Work order » Go through the listing beneath and show each line containing the string "none".

::::

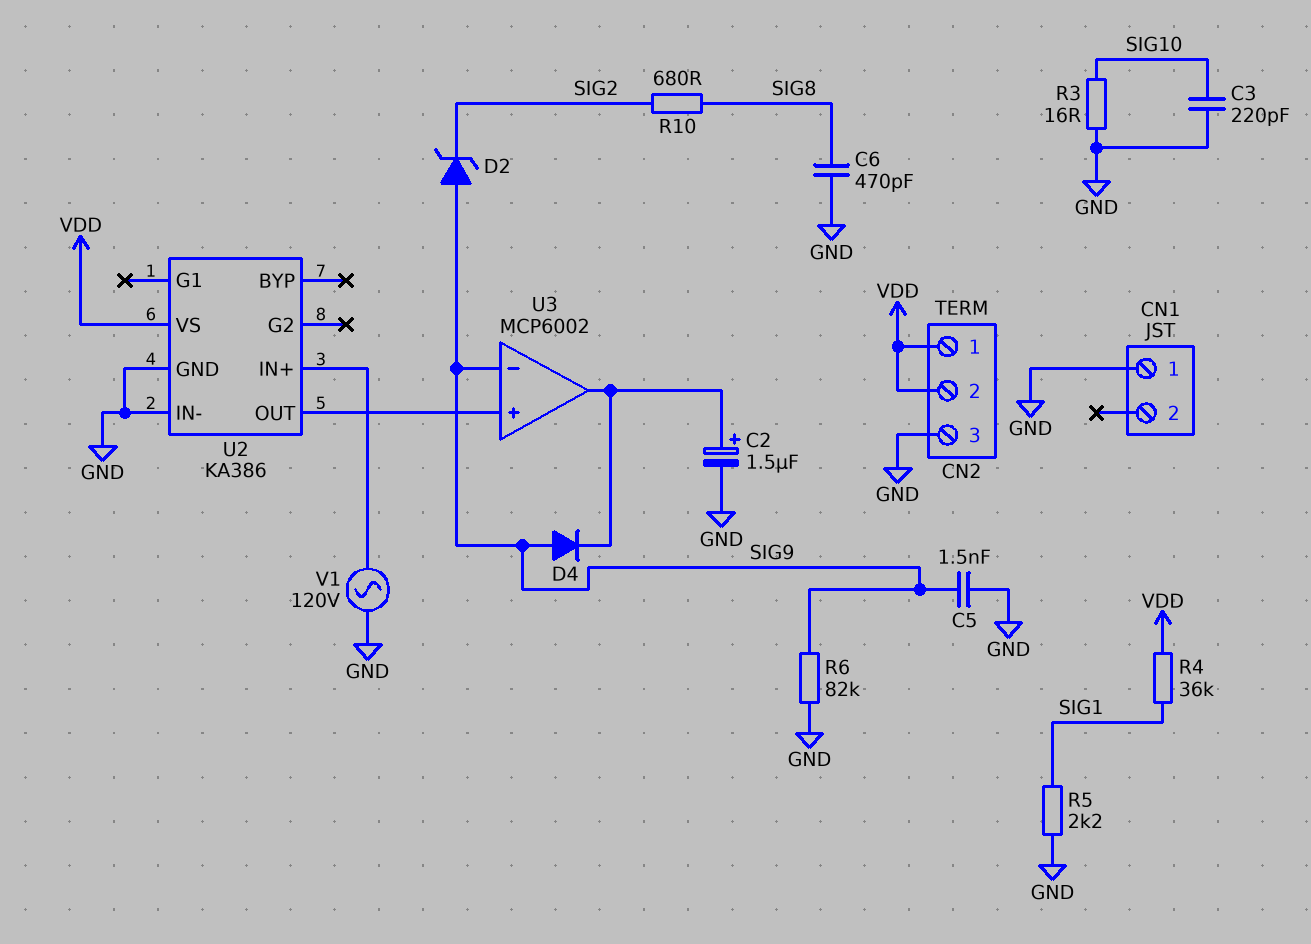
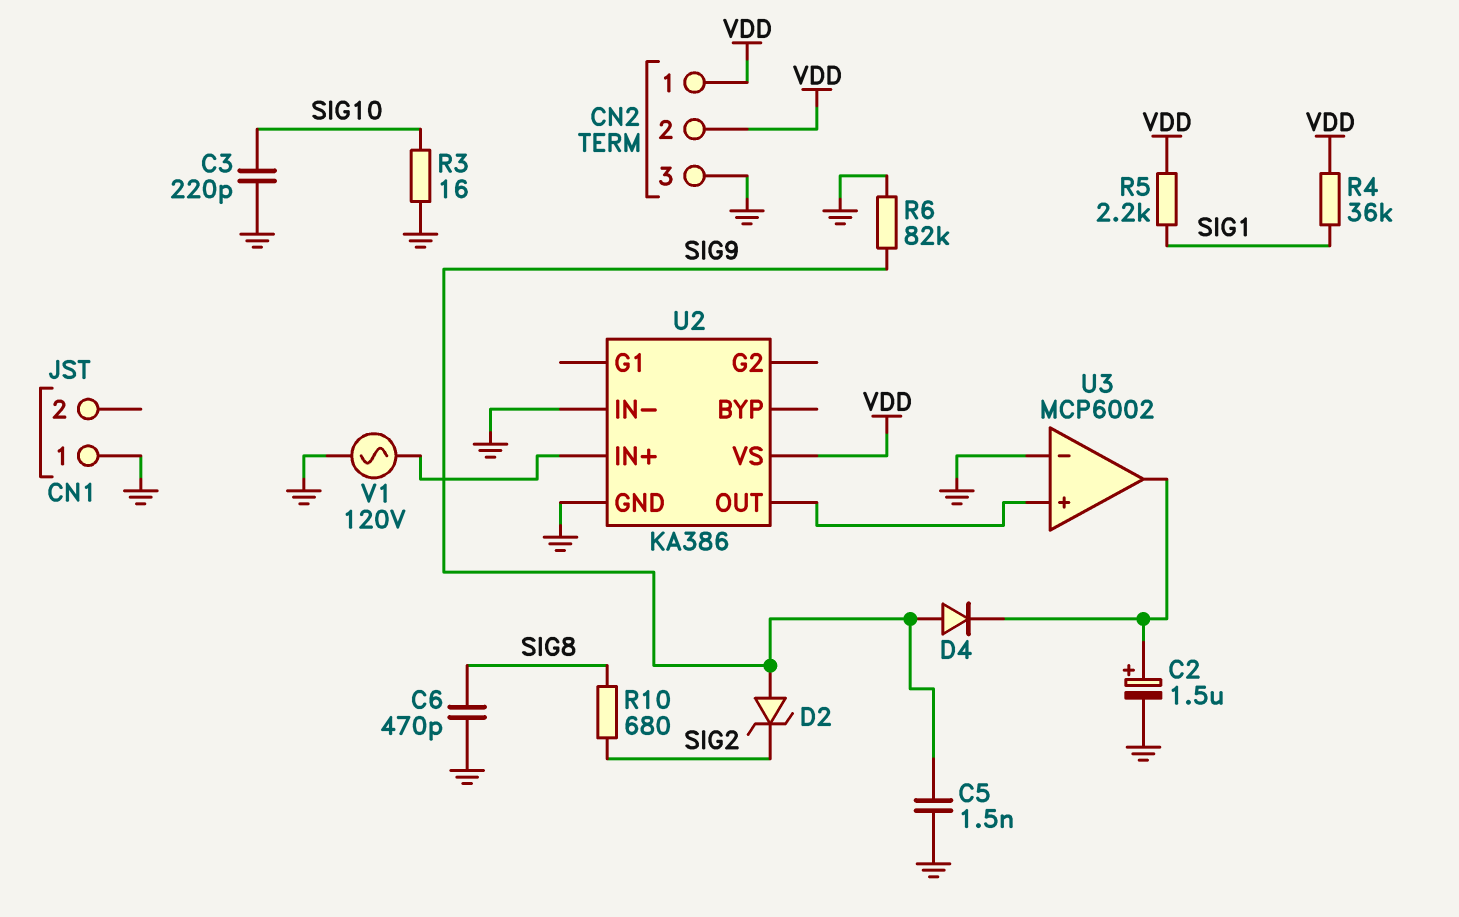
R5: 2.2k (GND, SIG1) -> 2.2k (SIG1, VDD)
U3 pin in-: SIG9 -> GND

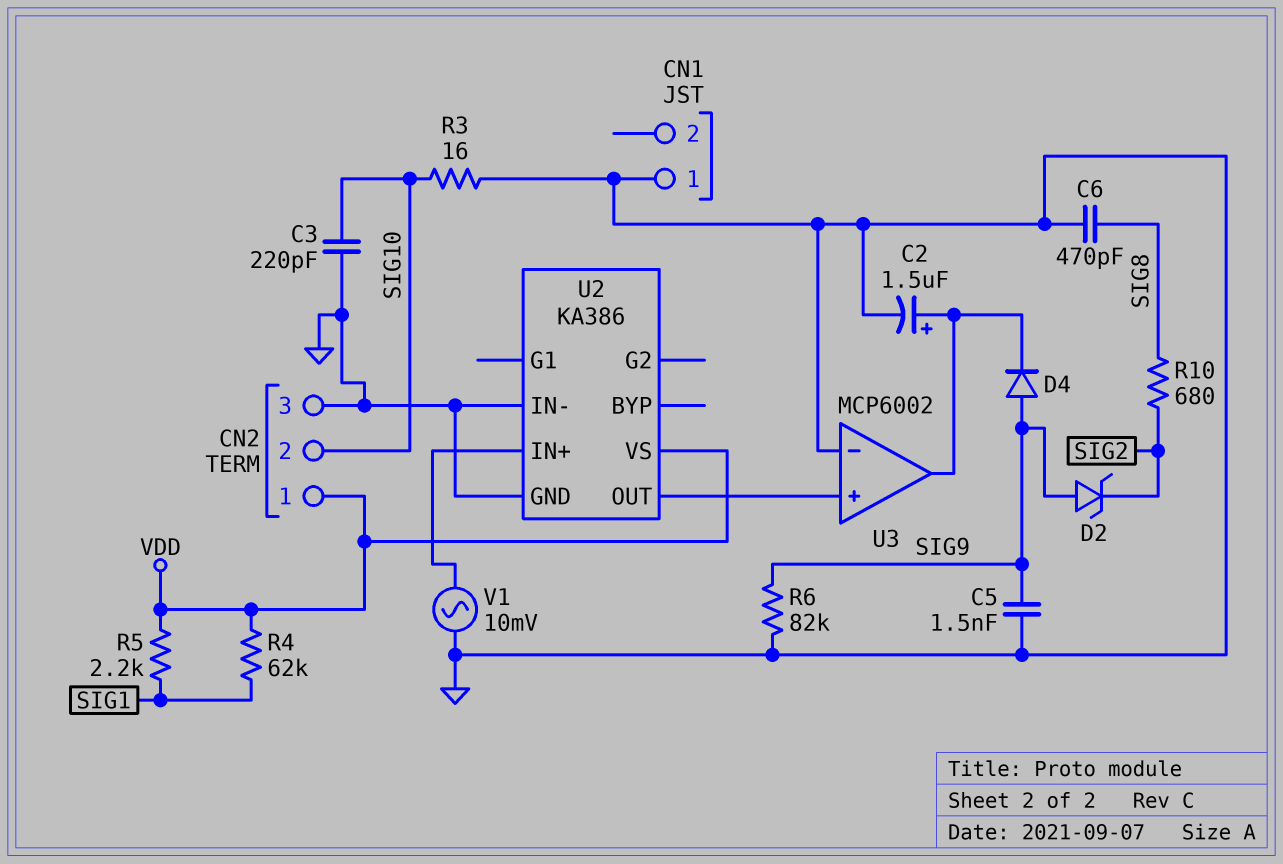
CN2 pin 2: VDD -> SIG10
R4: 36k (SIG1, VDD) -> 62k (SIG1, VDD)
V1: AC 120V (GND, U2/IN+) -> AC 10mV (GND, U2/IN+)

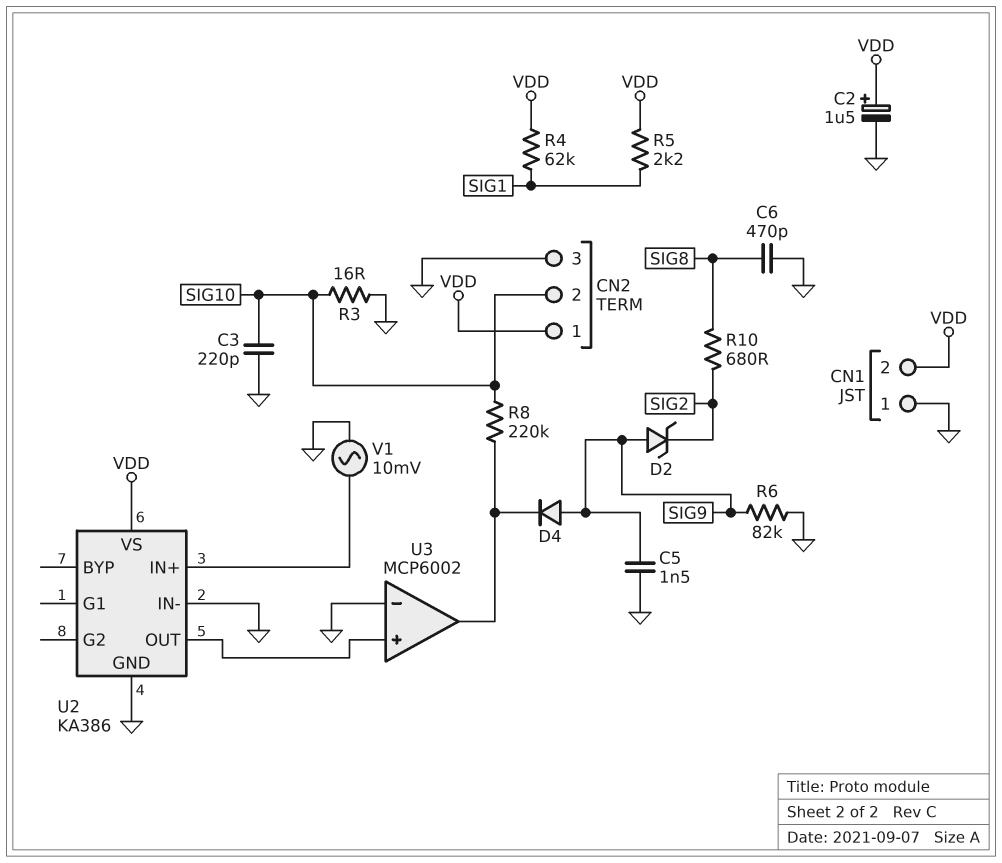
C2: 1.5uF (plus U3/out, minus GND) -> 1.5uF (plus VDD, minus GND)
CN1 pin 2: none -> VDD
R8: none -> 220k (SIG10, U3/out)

::::

Answer space »
CN1 pin 2: none -> VDD
R8: none -> 220k (SIG10, U3/out)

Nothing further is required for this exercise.